_Directions_: Copy the listing below letter for letter, passing over each picture.

_Collected material_:
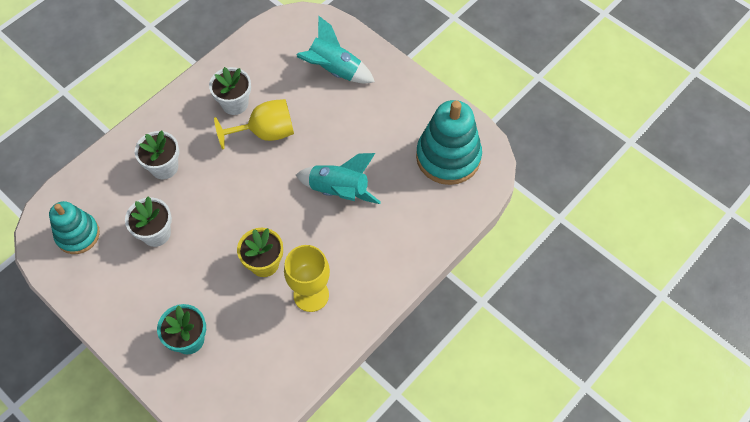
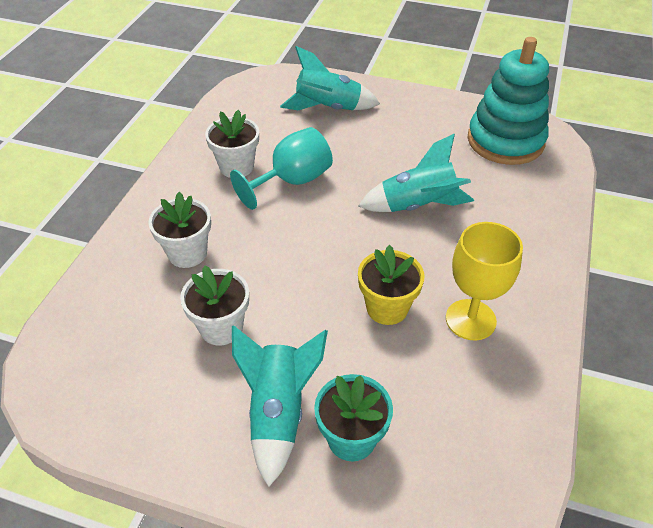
camera: 25 degrees left, 15 degrees down
(78, 235) = (107, 371): turquoise stacking toy -> none
(158, 305) = (278, 412): none -> turquoise rocket
(266, 132) = (292, 181): yellow goblet -> turquoise goblet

_Your response_:
camera: 25 degrees left, 15 degrees down
(78, 235) = (107, 371): turquoise stacking toy -> none
(158, 305) = (278, 412): none -> turquoise rocket
(266, 132) = (292, 181): yellow goblet -> turquoise goblet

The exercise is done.